> [What you need to do] Leave out all pictures while you copy the lines exactly from the one with "op=recolor; was=orange bowl;" through the last line of the listing.

### Data for this exercise ###

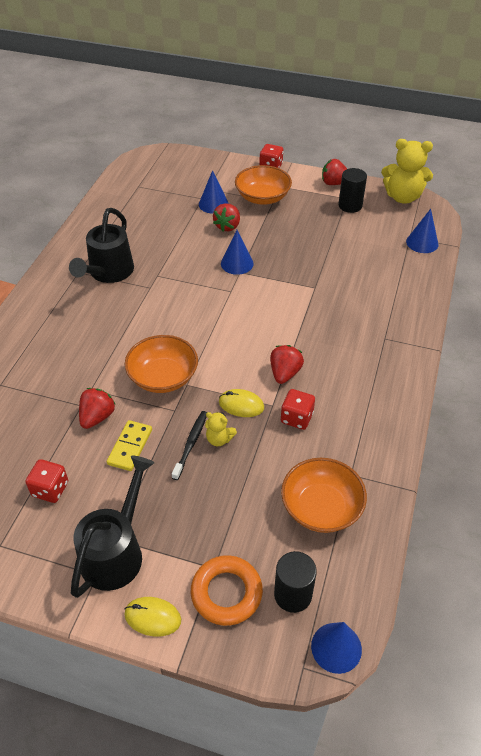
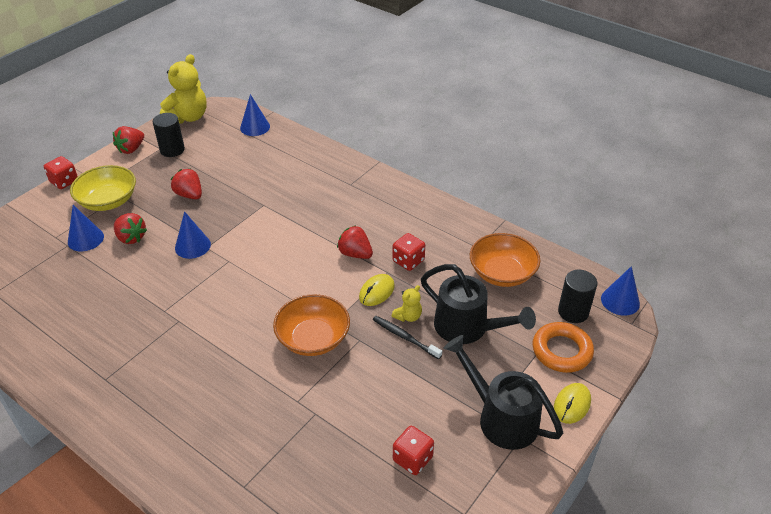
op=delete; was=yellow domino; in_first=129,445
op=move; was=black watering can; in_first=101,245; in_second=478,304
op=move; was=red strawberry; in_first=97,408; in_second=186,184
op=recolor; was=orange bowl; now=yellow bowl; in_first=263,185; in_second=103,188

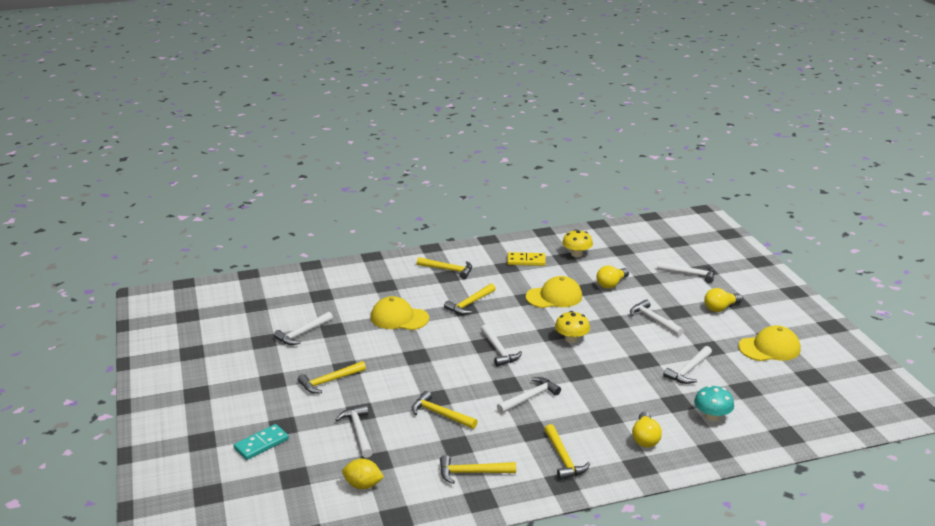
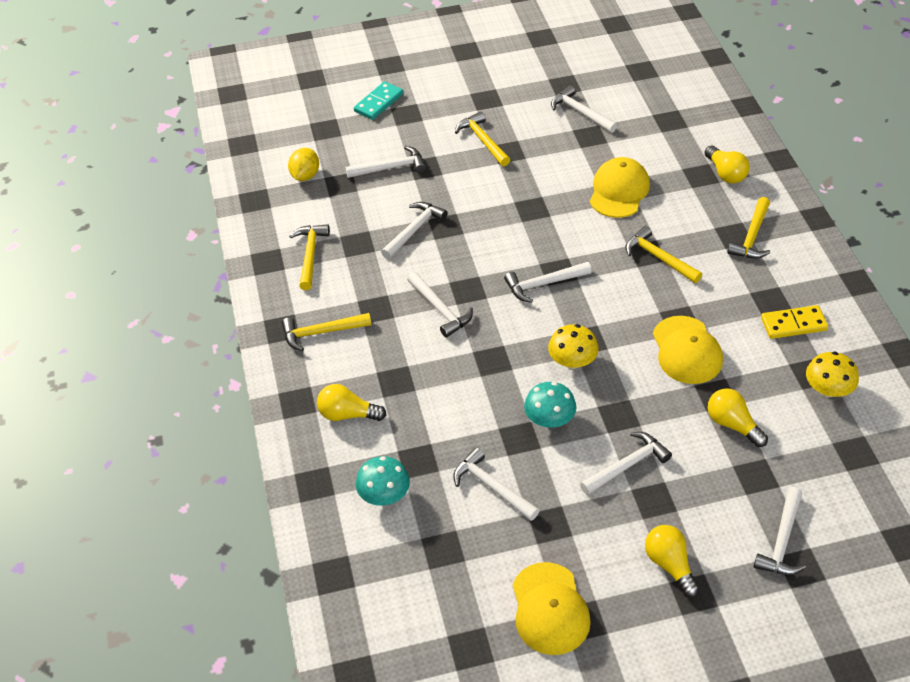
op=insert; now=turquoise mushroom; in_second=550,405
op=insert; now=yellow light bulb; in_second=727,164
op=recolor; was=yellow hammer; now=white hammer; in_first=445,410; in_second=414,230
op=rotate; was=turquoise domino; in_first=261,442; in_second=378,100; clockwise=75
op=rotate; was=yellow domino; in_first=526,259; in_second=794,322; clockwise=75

###

> [Task solution]
op=recolor; was=orange bowl; now=yellow bowl; in_first=263,185; in_second=103,188

op=insert; now=turquoise mushroom; in_second=550,405
op=insert; now=yellow light bulb; in_second=727,164
op=recolor; was=yellow hammer; now=white hammer; in_first=445,410; in_second=414,230
op=rotate; was=turquoise domino; in_first=261,442; in_second=378,100; clockwise=75
op=rotate; was=yellow domino; in_first=526,259; in_second=794,322; clockwise=75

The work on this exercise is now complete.